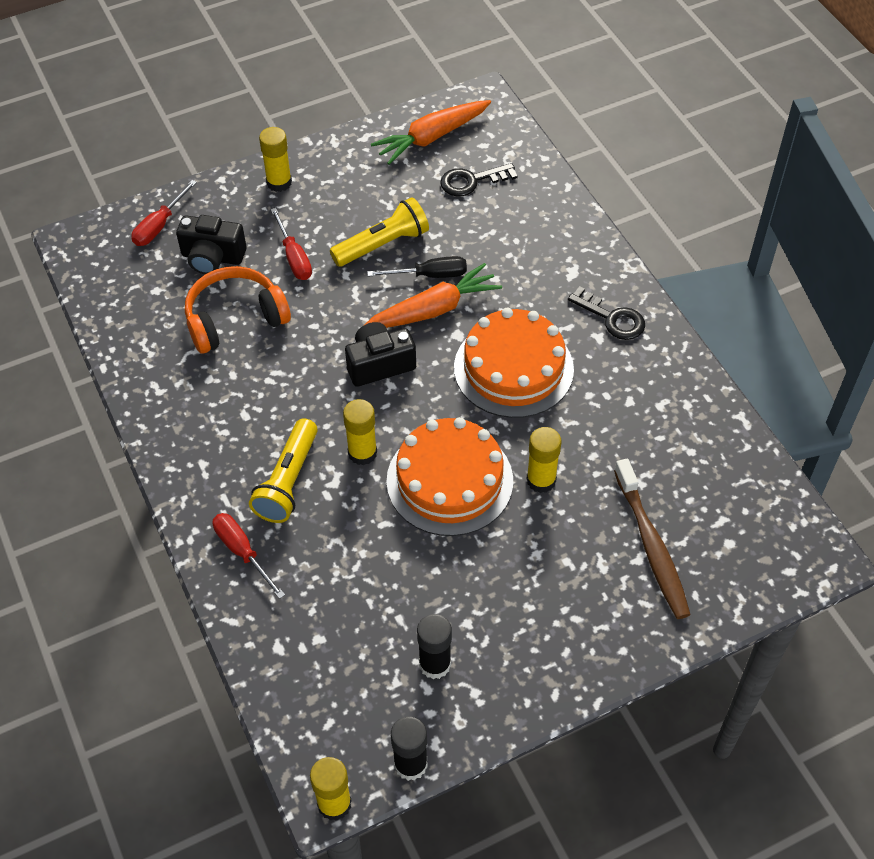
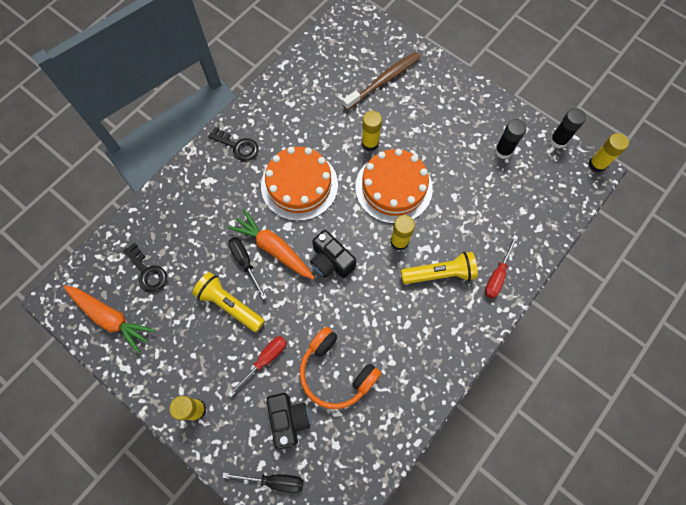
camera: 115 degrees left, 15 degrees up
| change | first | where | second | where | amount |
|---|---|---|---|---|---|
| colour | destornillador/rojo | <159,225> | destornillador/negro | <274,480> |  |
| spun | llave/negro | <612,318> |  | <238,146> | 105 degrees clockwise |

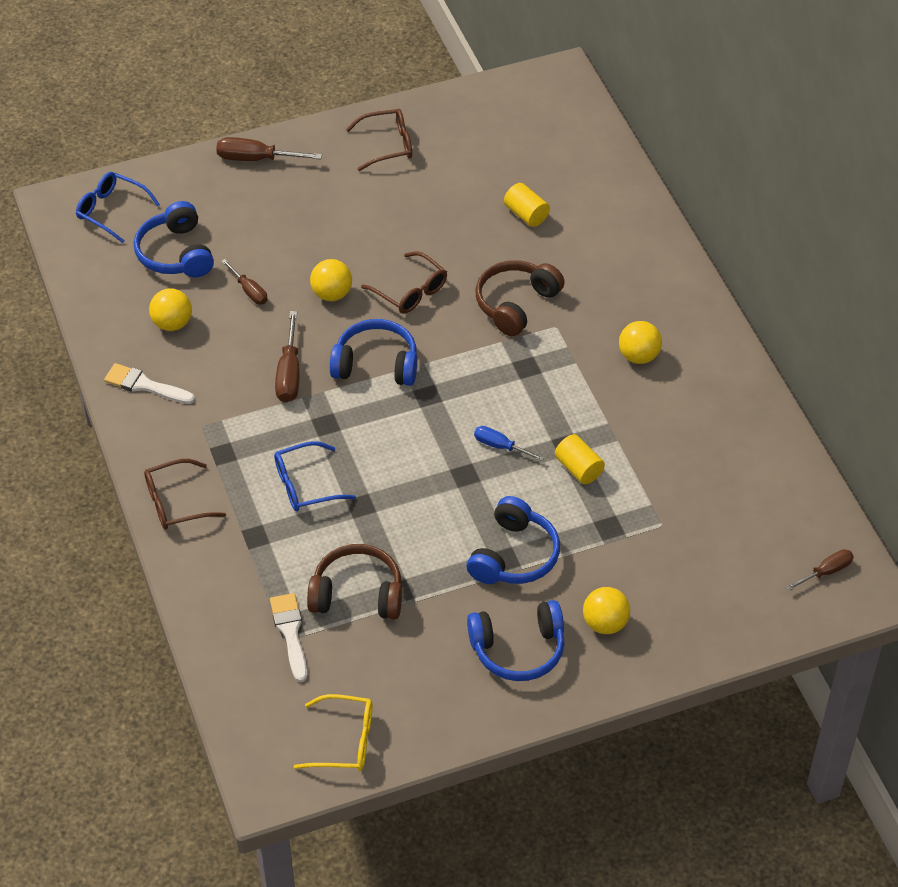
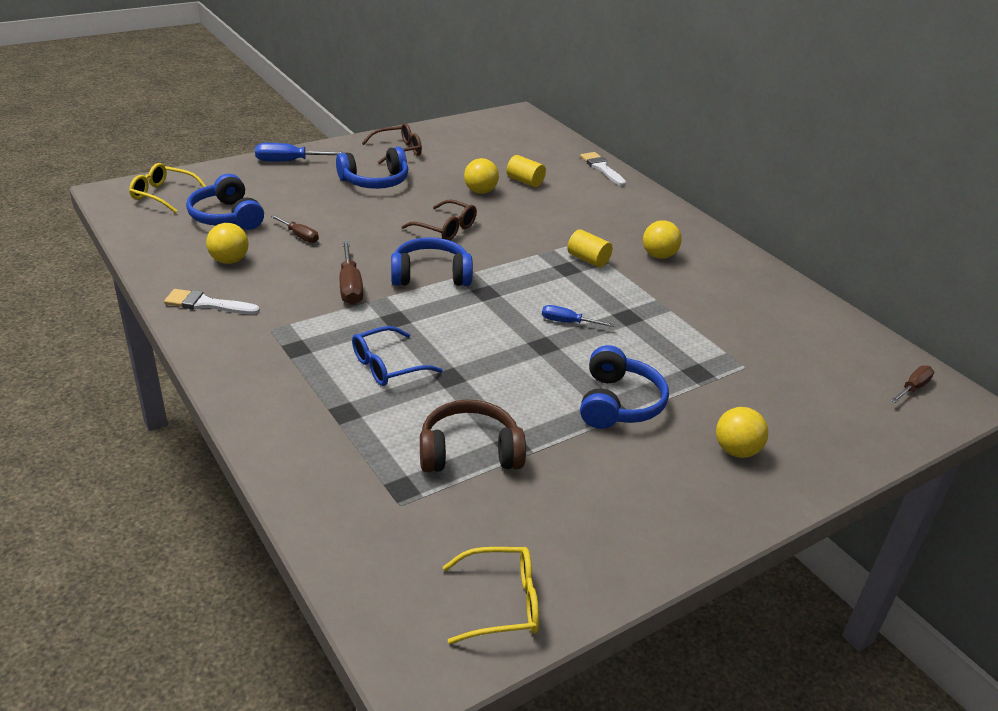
camera: 15 degrees left, 15 degrees down
| change | first | where | second | where | amount |
|---|---|---|---|---|---|
| missing | gafas/marrón | <177,502> |  |  |  |
| missing | auriculares/marrón | <515,304> |  |  |  |
| relocated | pincel/blanco | <290,632> |  | <601,168> |  |
| relocated | pelota/amarillo | <332,294> |  | <480,191> |  |
| relocated | auriculares/azul | <518,649> |  | <375,181> |  |
| relocated | cilindro/amarillo | <578,468> |  | <588,259> |  |
| colour | gafas/azul | <112,211> | gafas/amarillo | <164,195> |  |
| colour | destornillador/marrón | <257,159> | destornillador/azul | <290,161> |  |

** INSTRUCTIONS FOR THE TASK **
In the records above, copy exactly the lines from the one that contains "relocated | pelota/amarillo" through the last, and nothing else.

** SOLUTION **
| relocated | pelota/amarillo | <332,294> |  | <480,191> |  |
| relocated | auriculares/azul | <518,649> |  | <375,181> |  |
| relocated | cilindro/amarillo | <578,468> |  | <588,259> |  |
| colour | gafas/azul | <112,211> | gafas/amarillo | <164,195> |  |
| colour | destornillador/marrón | <257,159> | destornillador/azul | <290,161> |  |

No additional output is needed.